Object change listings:
===============
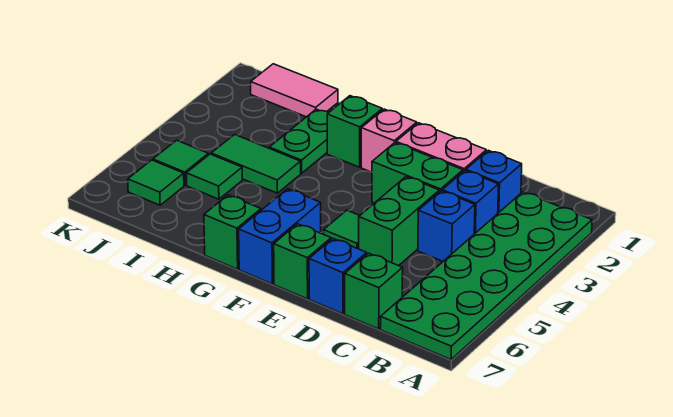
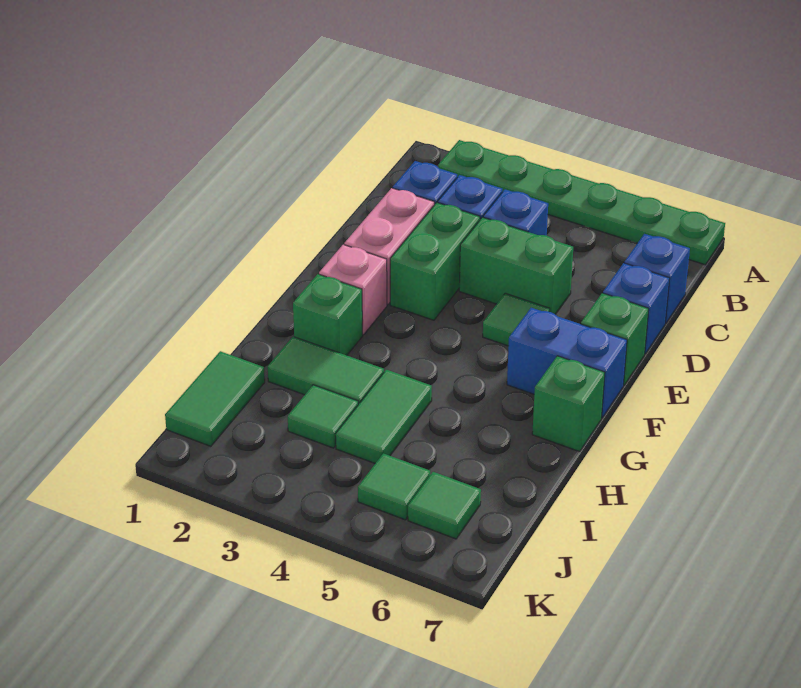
green 2x6 plate [380,192,592,360] -> green 1x6 plate [438,140,725,265]
green 1x1 brick [345,253,403,329] -> blue 1x1 brick [624,234,690,323]
green 1x2 plate [269,109,329,173] -> green 1x2 tile [268,337,384,405]
pink 1x2 tile [251,64,338,117] -> green 1x2 tile [165,351,265,446]
green 1x1 tile [187,154,242,199] -> green 1x1 tile moved to [288,385,358,448]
===============
### EXERCISE DIRECTIONS
Would you quote, exactly and only, the lines from the one containing "pink 1x2 tile" to the end of the entries?

### REPLY
pink 1x2 tile [251,64,338,117] -> green 1x2 tile [165,351,265,446]
green 1x1 tile [187,154,242,199] -> green 1x1 tile moved to [288,385,358,448]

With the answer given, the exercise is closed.